* About this exercise: Could the listing below be reproduced exactly, minus its pictures?

* Data excerpt:
____

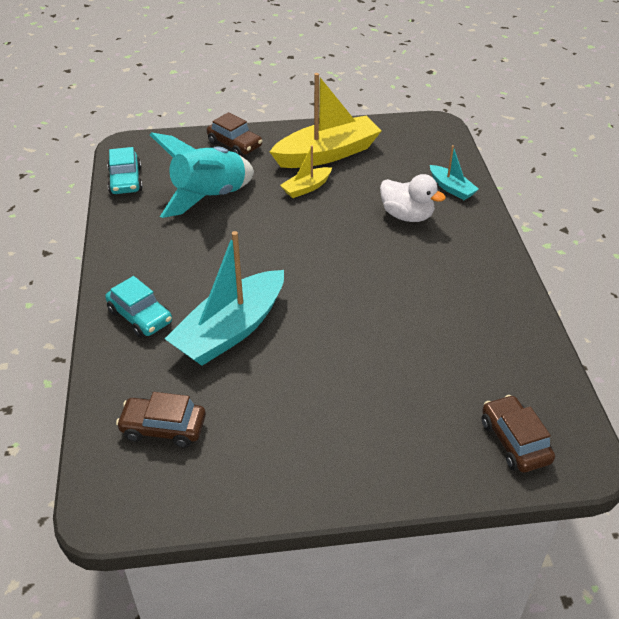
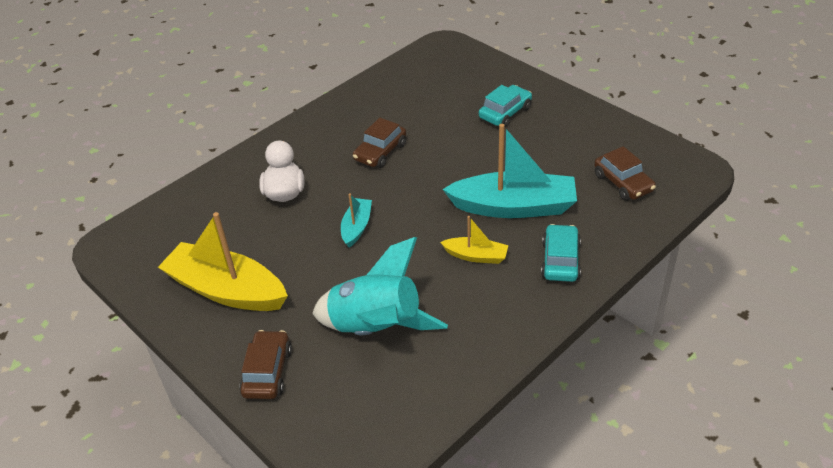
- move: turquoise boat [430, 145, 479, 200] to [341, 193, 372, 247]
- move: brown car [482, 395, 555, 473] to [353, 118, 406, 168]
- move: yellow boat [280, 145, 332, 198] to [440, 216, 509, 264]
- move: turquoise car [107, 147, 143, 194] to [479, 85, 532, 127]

____

* Solution for this task:
- move: turquoise boat [430, 145, 479, 200] to [341, 193, 372, 247]
- move: brown car [482, 395, 555, 473] to [353, 118, 406, 168]
- move: yellow boat [280, 145, 332, 198] to [440, 216, 509, 264]
- move: turquoise car [107, 147, 143, 194] to [479, 85, 532, 127]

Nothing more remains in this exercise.